Shape scene image sequences:
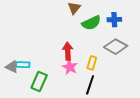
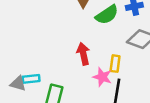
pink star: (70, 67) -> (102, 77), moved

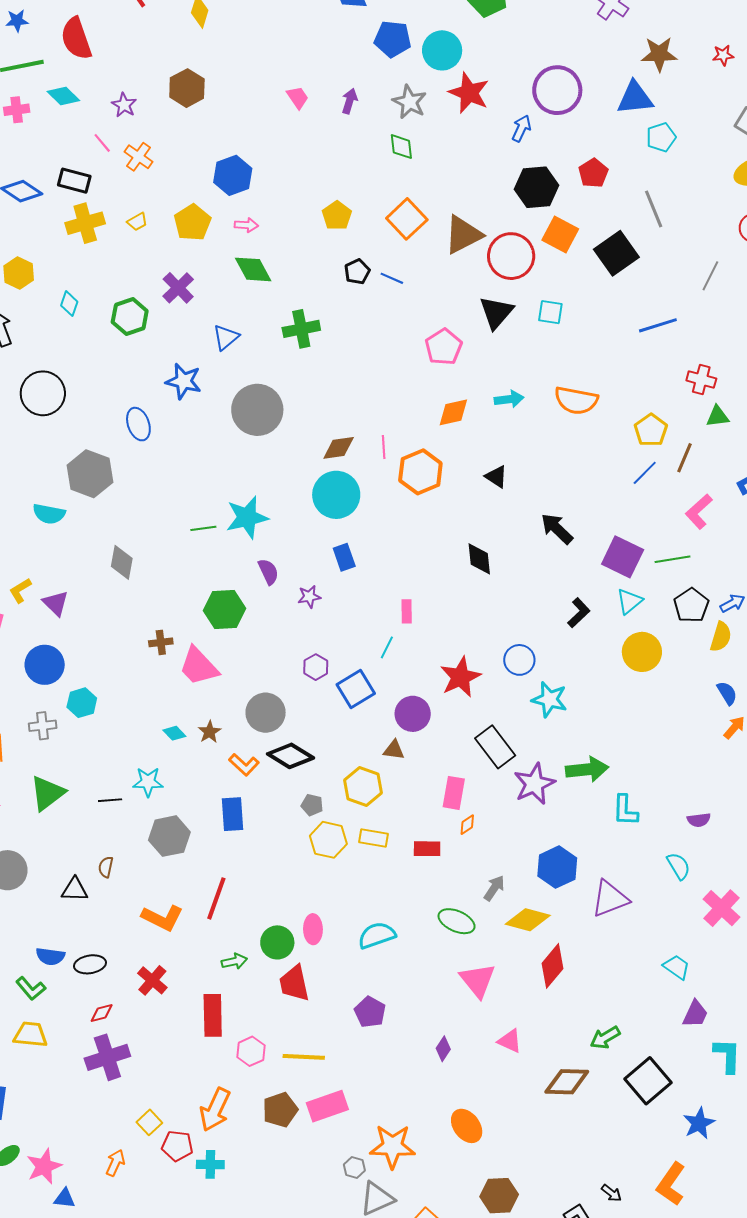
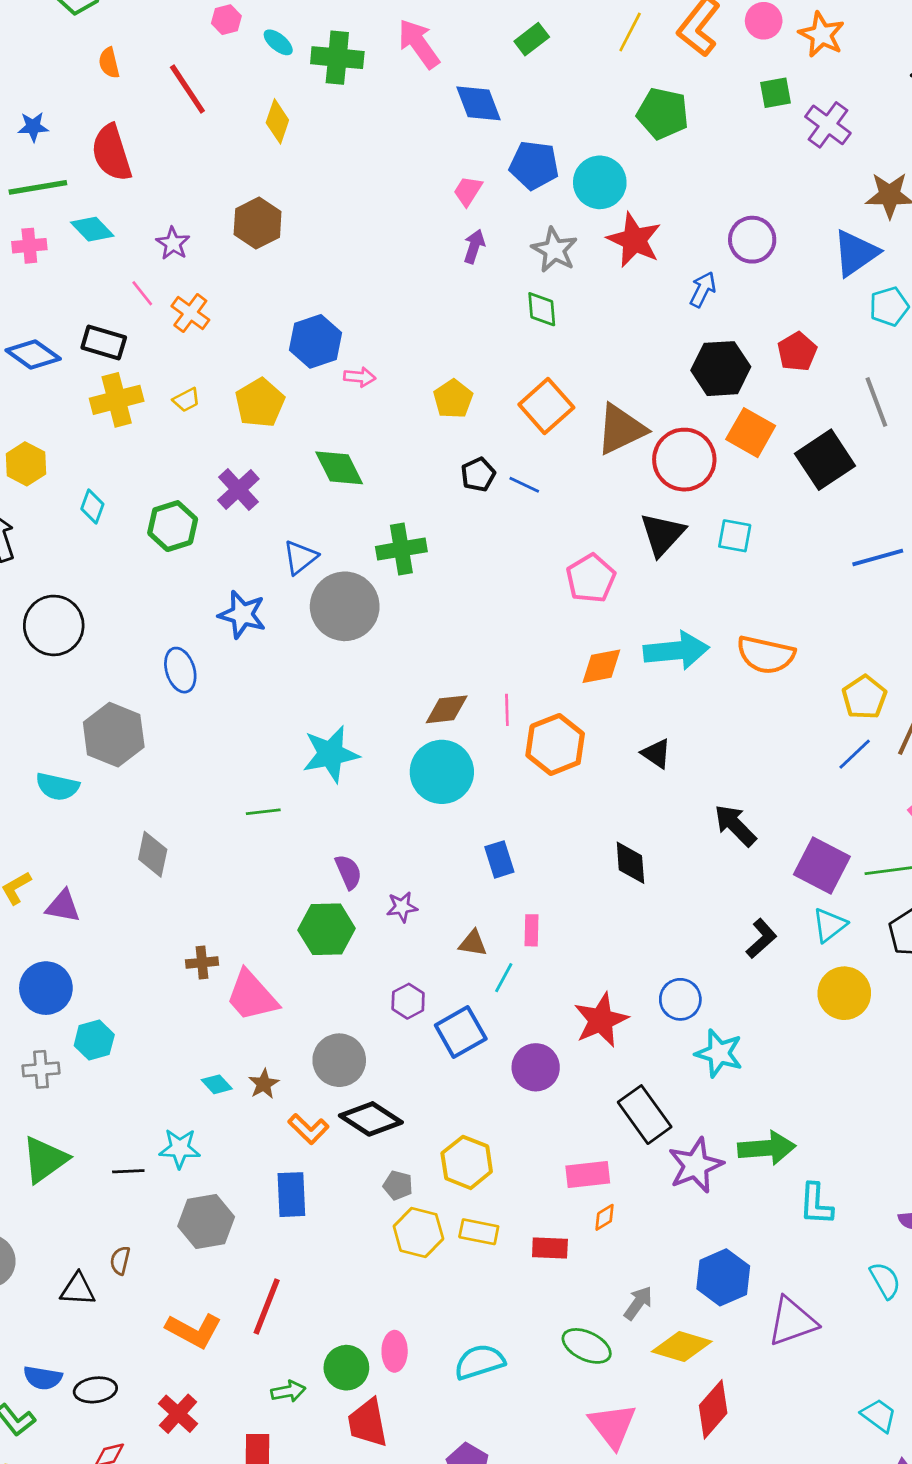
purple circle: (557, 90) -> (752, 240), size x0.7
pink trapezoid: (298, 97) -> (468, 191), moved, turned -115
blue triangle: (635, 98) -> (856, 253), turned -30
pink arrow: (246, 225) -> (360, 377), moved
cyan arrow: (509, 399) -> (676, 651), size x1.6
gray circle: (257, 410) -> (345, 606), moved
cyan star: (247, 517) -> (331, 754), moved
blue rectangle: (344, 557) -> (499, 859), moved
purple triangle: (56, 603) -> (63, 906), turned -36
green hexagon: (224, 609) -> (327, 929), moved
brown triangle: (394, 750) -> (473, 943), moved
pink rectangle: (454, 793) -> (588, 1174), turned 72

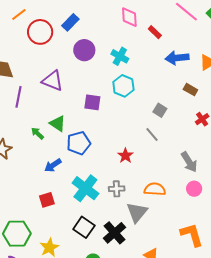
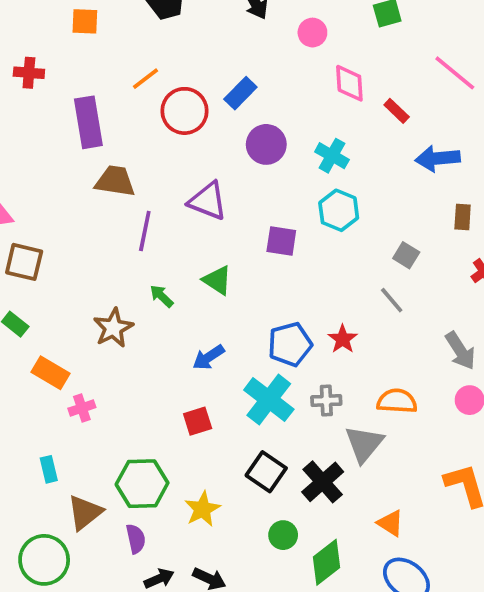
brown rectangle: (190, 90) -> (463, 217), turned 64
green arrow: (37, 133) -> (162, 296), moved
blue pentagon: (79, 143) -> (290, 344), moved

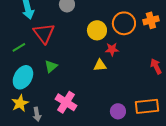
...
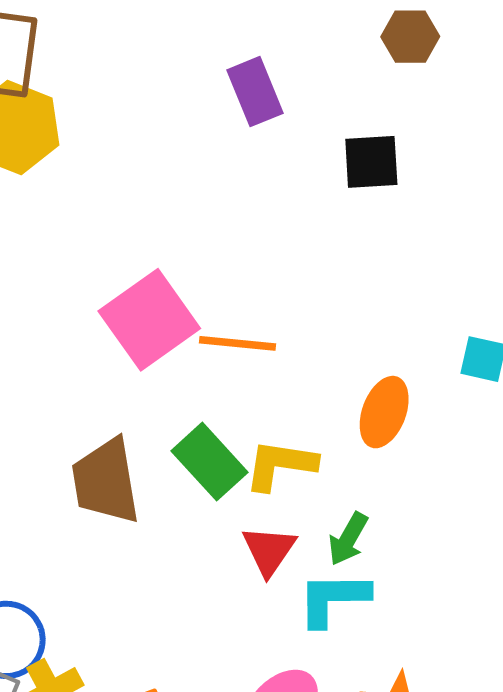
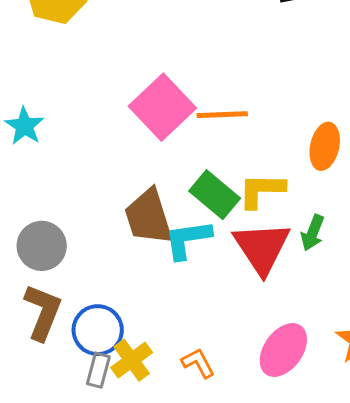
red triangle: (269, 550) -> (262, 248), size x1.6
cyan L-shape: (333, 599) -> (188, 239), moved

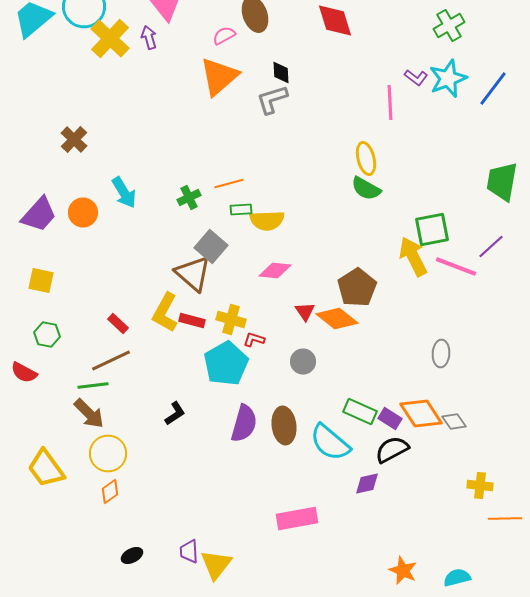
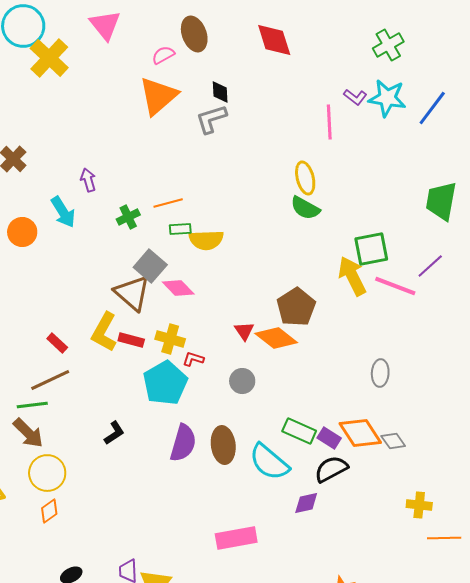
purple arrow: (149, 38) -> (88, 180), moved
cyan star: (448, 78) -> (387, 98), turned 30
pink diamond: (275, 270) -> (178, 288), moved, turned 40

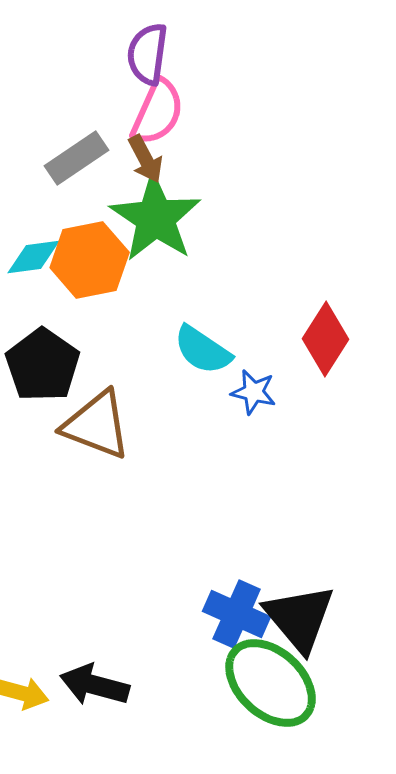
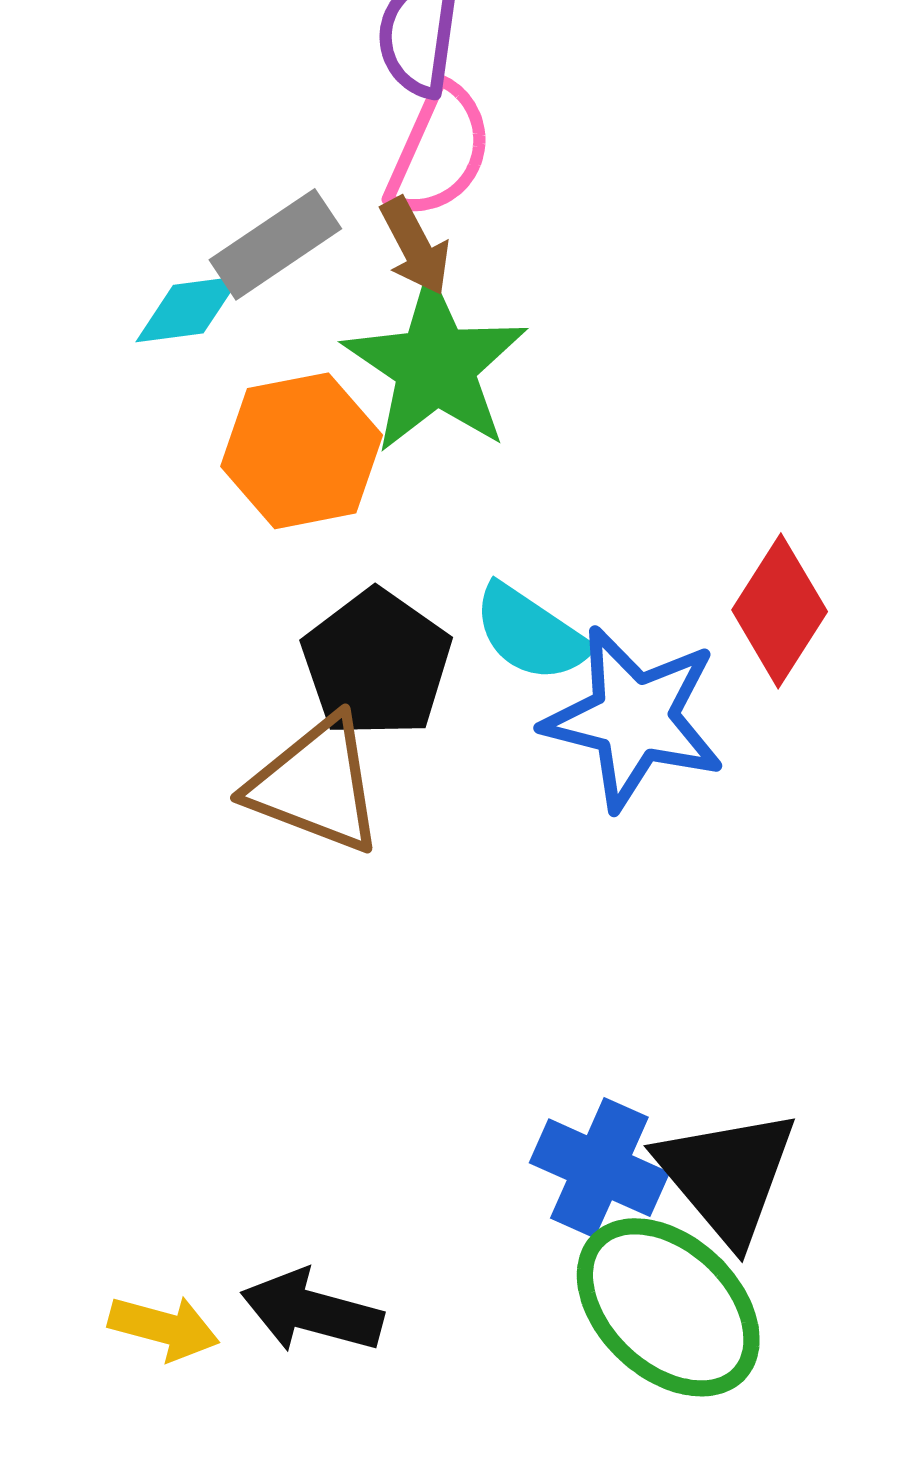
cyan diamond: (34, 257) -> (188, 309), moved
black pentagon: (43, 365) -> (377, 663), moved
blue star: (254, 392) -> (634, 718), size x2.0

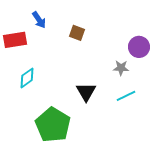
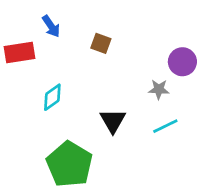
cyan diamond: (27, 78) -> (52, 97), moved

*Task brief*.
Repeat exactly the lines above, beginning at the one containing "purple triangle: (56, 603)" and ending at the one containing "green arrow: (37, 133) -> (162, 296), moved". Do not carry over any pictures.

*Response to the exercise*.
purple triangle: (56, 603) -> (63, 906), turned -36
green hexagon: (224, 609) -> (327, 929), moved
brown triangle: (394, 750) -> (473, 943), moved
pink rectangle: (454, 793) -> (588, 1174), turned 72

brown rectangle: (190, 90) -> (463, 217), turned 64
green arrow: (37, 133) -> (162, 296), moved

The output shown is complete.